Instructions to follow >> What you copy should be the lines from the one with "C12: 1uF (U2/in-, VA) -> none" through the end of the entries, word for word. Omit the pictures.

====

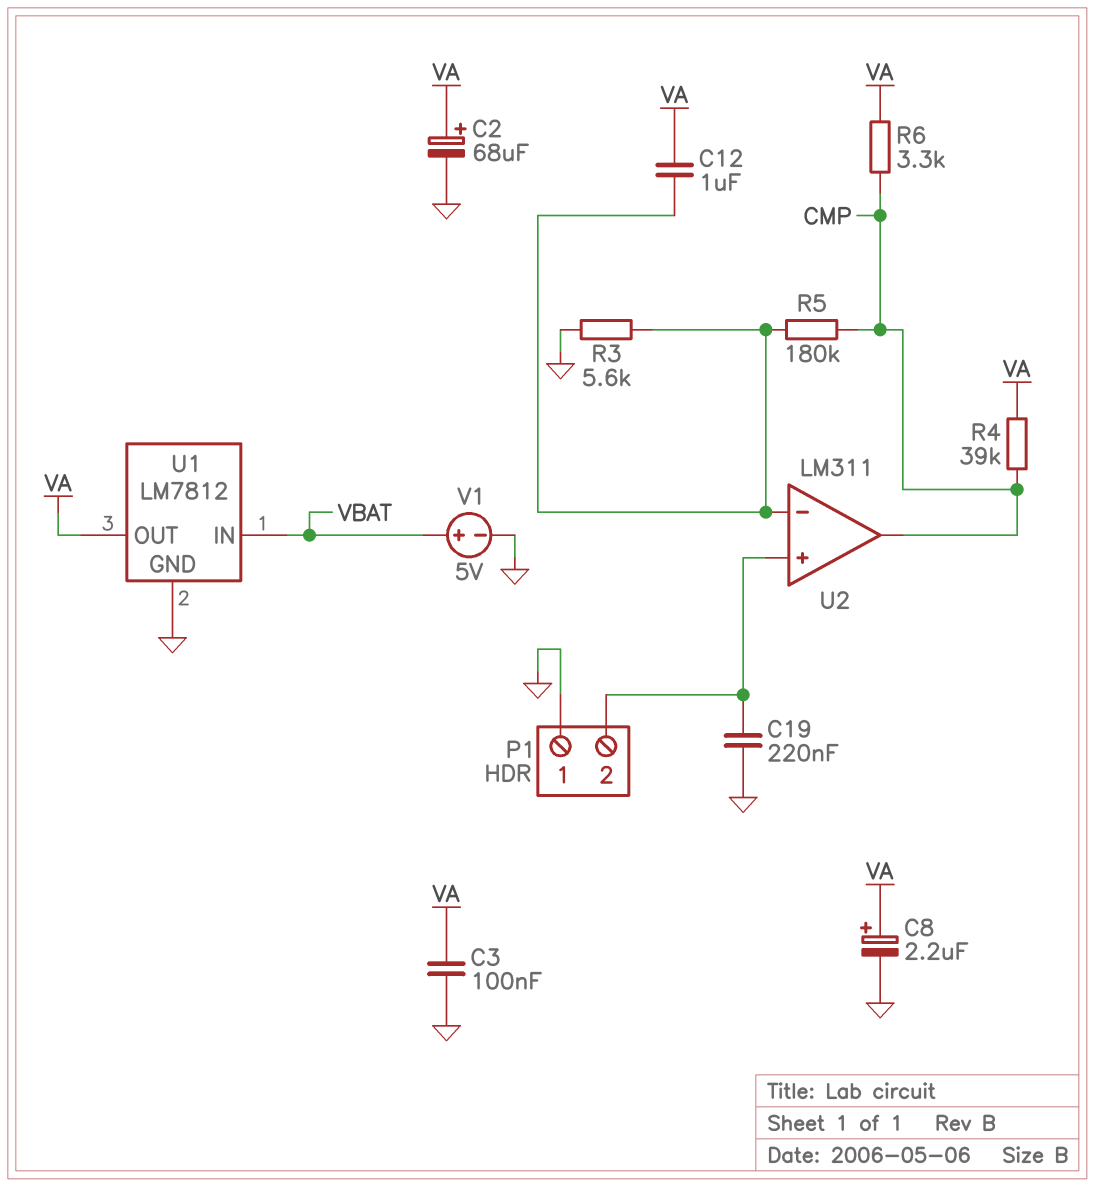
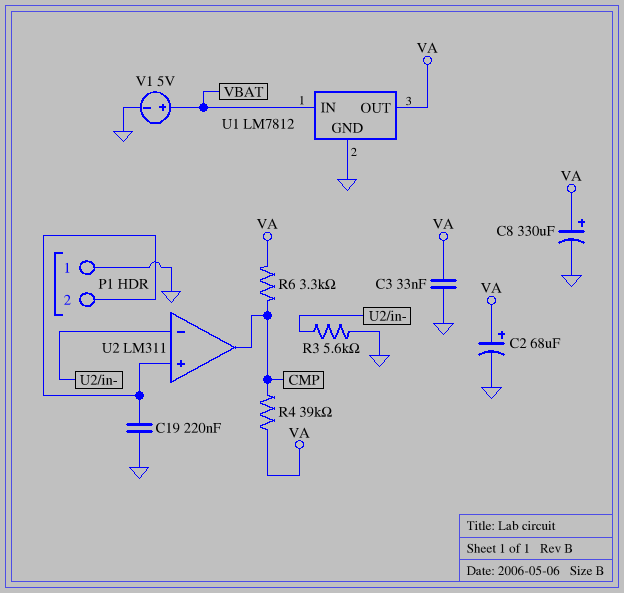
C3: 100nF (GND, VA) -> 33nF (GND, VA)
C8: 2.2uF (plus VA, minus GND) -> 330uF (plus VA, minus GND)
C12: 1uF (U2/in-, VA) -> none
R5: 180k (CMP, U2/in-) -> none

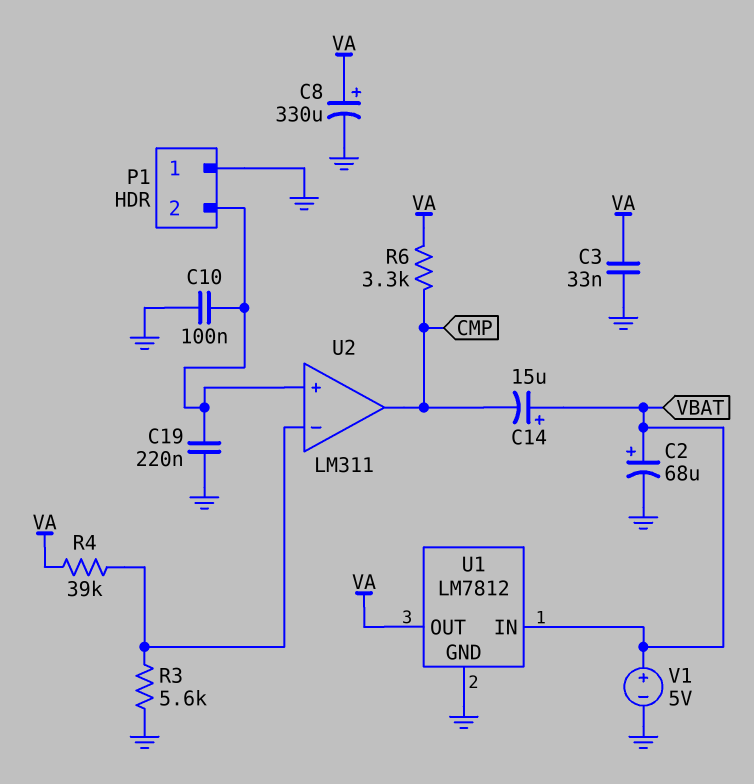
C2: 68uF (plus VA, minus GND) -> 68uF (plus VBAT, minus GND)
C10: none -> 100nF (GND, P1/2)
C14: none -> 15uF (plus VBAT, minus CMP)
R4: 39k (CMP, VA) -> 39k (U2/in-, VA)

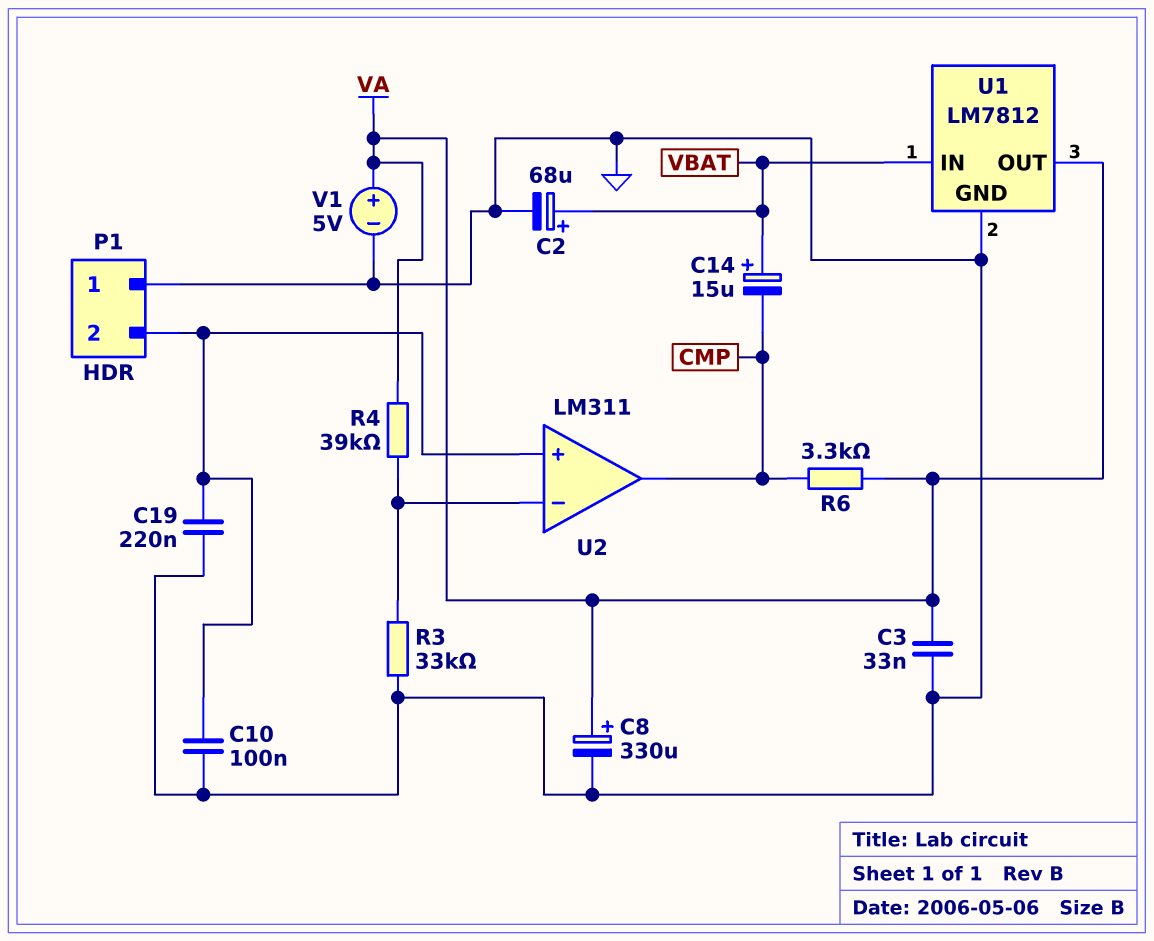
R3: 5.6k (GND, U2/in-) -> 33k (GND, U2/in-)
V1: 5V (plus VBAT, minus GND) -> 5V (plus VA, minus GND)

====

Solution to this problem >>
C12: 1uF (U2/in-, VA) -> none
R5: 180k (CMP, U2/in-) -> none

C2: 68uF (plus VA, minus GND) -> 68uF (plus VBAT, minus GND)
C10: none -> 100nF (GND, P1/2)
C14: none -> 15uF (plus VBAT, minus CMP)
R4: 39k (CMP, VA) -> 39k (U2/in-, VA)

R3: 5.6k (GND, U2/in-) -> 33k (GND, U2/in-)
V1: 5V (plus VBAT, minus GND) -> 5V (plus VA, minus GND)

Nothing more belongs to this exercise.